» Problem statement
Copy the lines below, beginning with the one that contains "L2: none -> 100mH (VC, VIN)" and continuing through the final line, exactly as written and with no other lines.

(Change listing data)
-- Opening Marker --

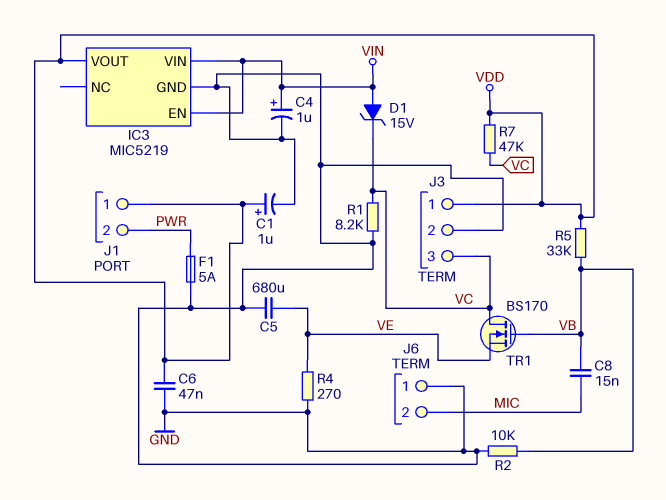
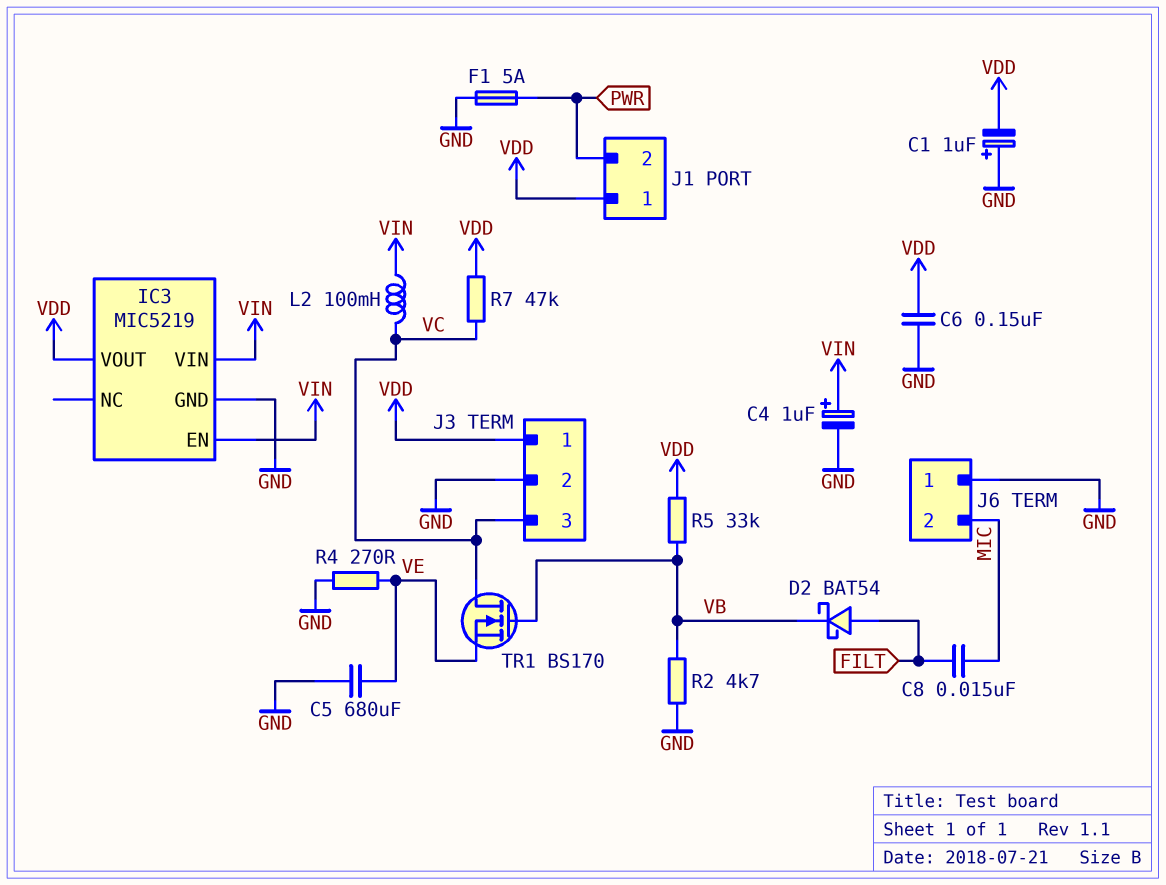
C1: 1uF (plus VDD, minus GND) -> 1uF (plus GND, minus VDD)
C6: 47nF (GND, VDD) -> 150nF (GND, VDD)
C8: 15nF (MIC, VB) -> 15nF (FILT, MIC)
D1: zener 15V (A VIN, K VC) -> none
D2: none -> schottky BAT54 (A FILT, K VB)
L2: none -> 100mH (VC, VIN)
R1: 8.2k (GND, VC) -> none
R2: 10k (GND, VB) -> 4.7k (GND, VB)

-- Closing Marker --

» Reply
L2: none -> 100mH (VC, VIN)
R1: 8.2k (GND, VC) -> none
R2: 10k (GND, VB) -> 4.7k (GND, VB)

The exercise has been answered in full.